■ What to produce
Find and return every line of the data that contains the word "camera".
(Dataset entries begins)
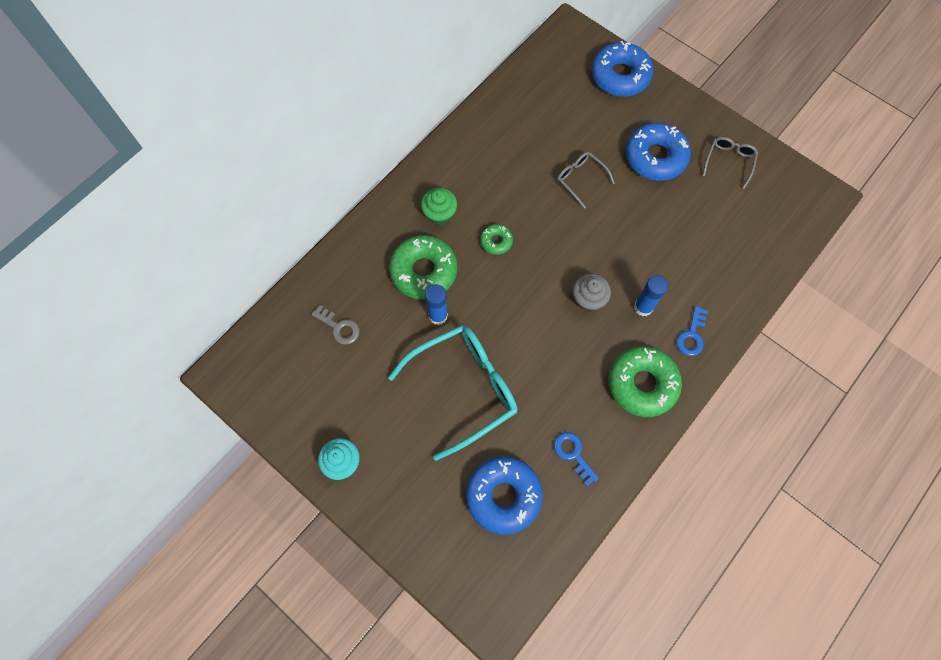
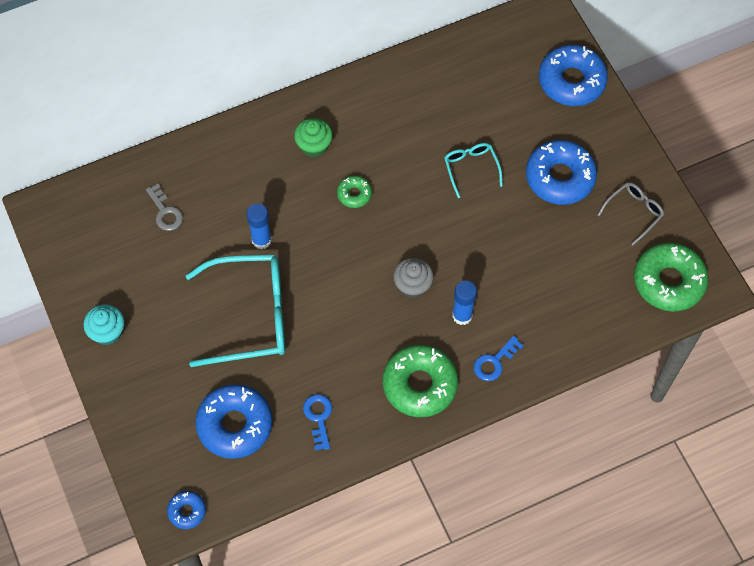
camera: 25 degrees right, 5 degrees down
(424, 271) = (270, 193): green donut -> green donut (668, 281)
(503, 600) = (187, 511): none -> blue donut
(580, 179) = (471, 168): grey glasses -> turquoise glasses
(Dataset entries ends)
(Dataset entries begins)
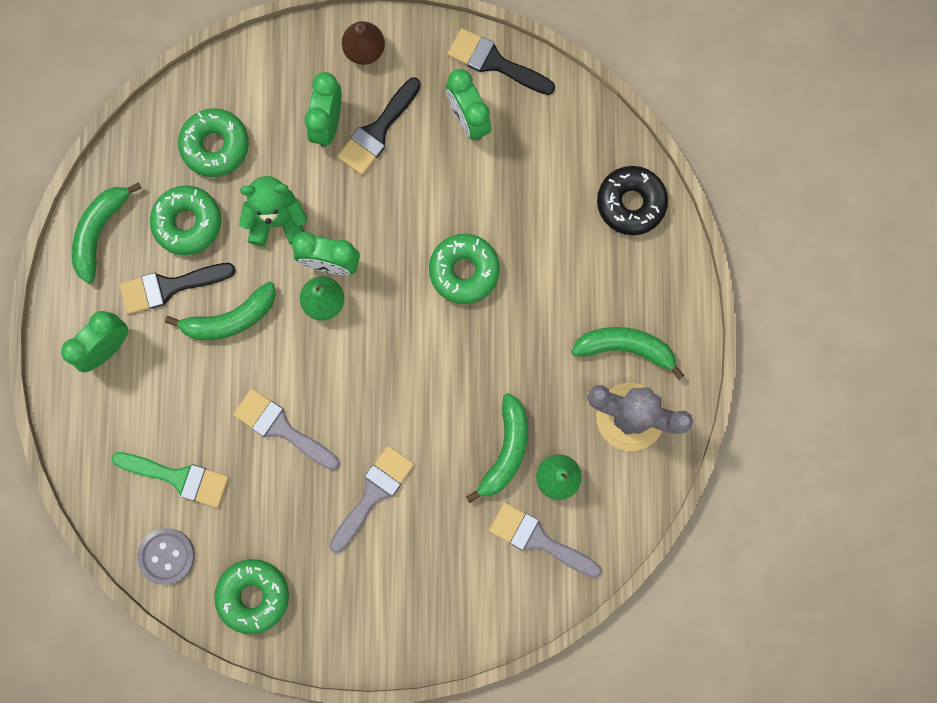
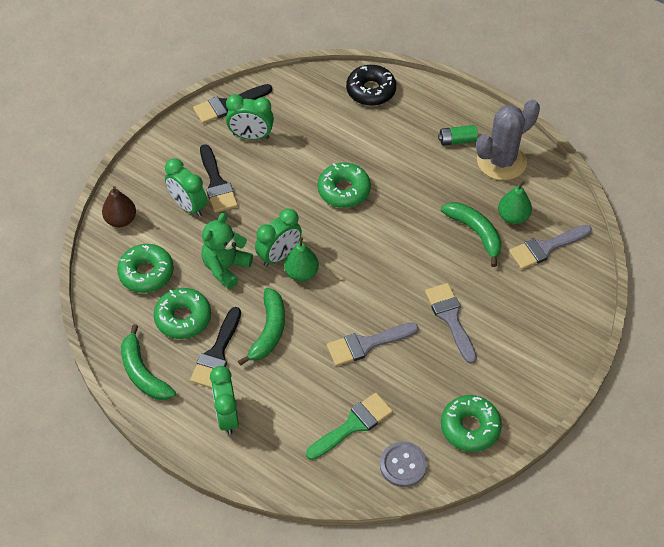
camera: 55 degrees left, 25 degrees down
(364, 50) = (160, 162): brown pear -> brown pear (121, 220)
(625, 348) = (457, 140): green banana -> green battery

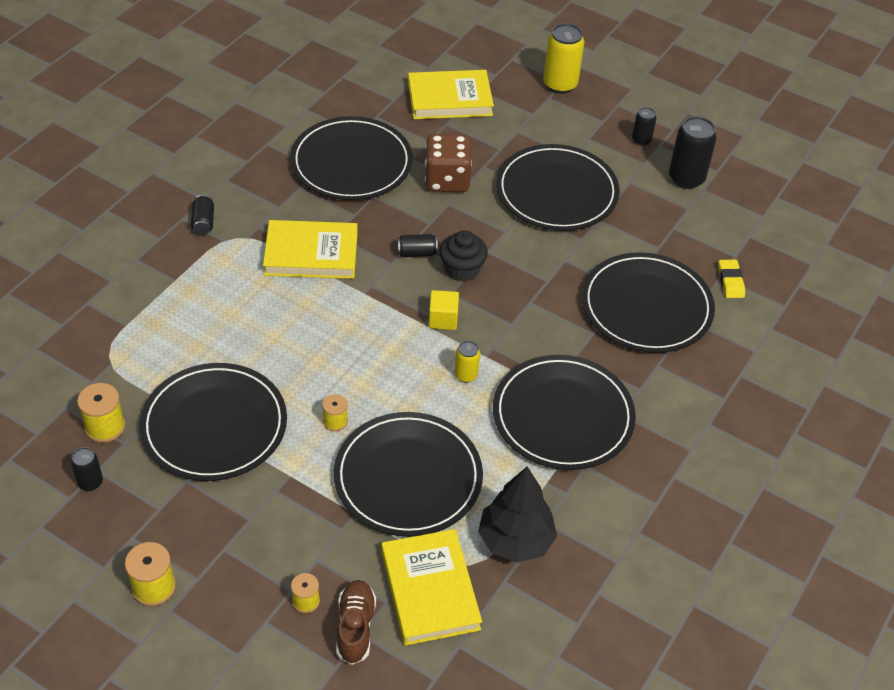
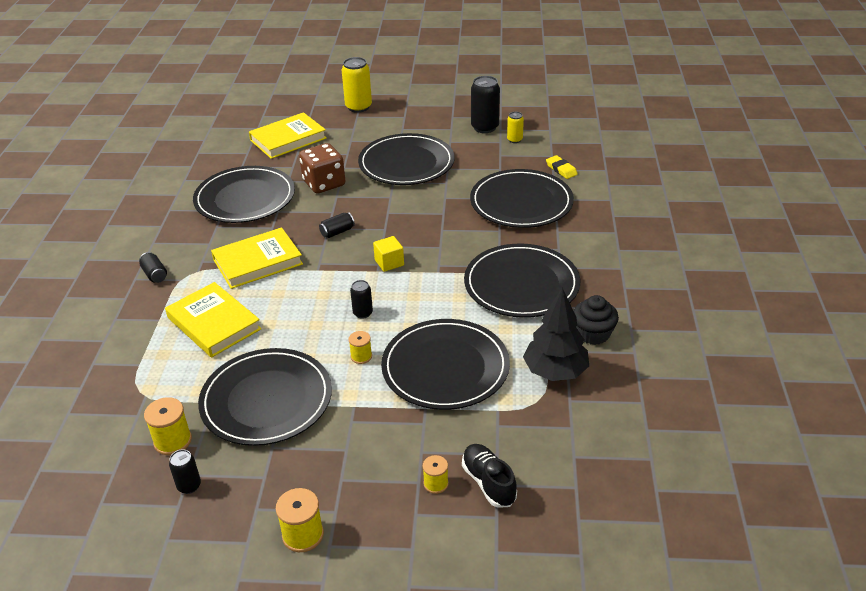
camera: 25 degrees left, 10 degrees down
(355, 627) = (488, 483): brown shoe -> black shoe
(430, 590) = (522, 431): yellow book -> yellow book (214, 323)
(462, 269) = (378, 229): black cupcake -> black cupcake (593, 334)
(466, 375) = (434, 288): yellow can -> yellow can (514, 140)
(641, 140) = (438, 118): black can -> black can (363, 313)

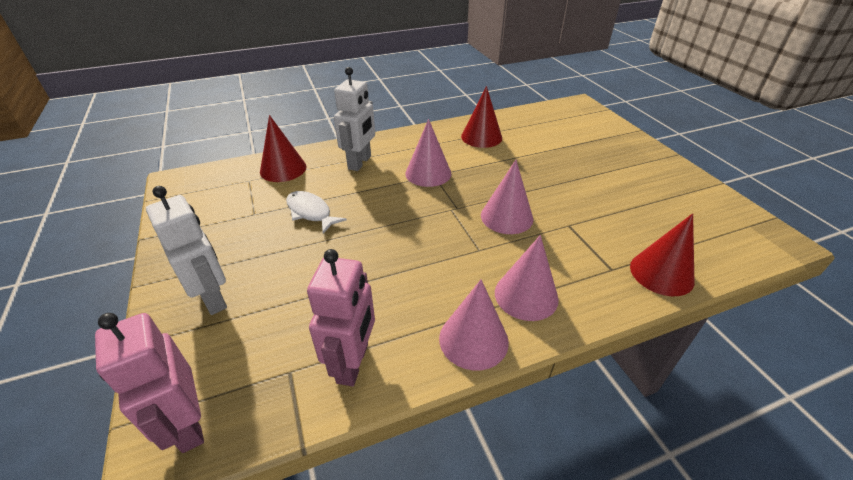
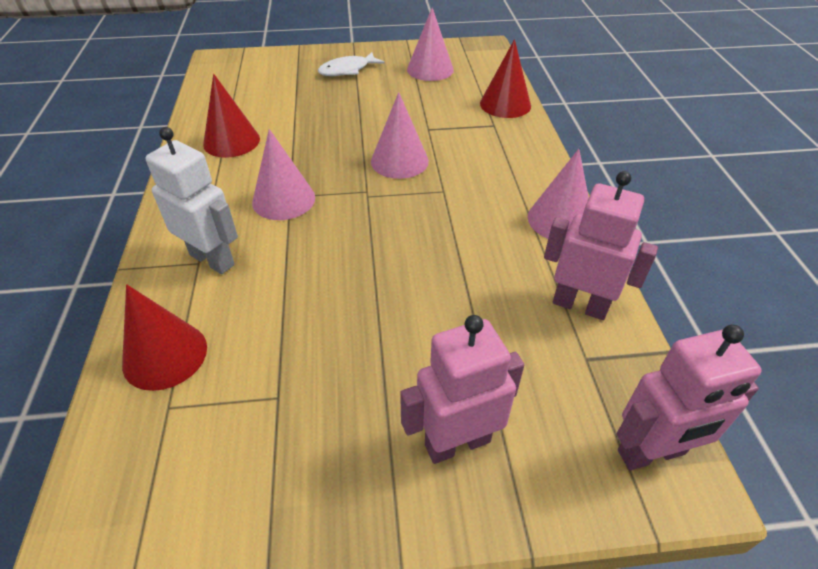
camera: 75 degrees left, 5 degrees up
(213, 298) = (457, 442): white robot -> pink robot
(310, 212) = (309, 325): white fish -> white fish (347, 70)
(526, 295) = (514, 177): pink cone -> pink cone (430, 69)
(Dataset entries ends)
■ Result of the exercise
camera: 25 degrees right, 5 degrees down
camera: 55 degrees left, 25 degrees down
camera: 25 degrees left, 10 degrees down
camera: 75 degrees left, 5 degrees up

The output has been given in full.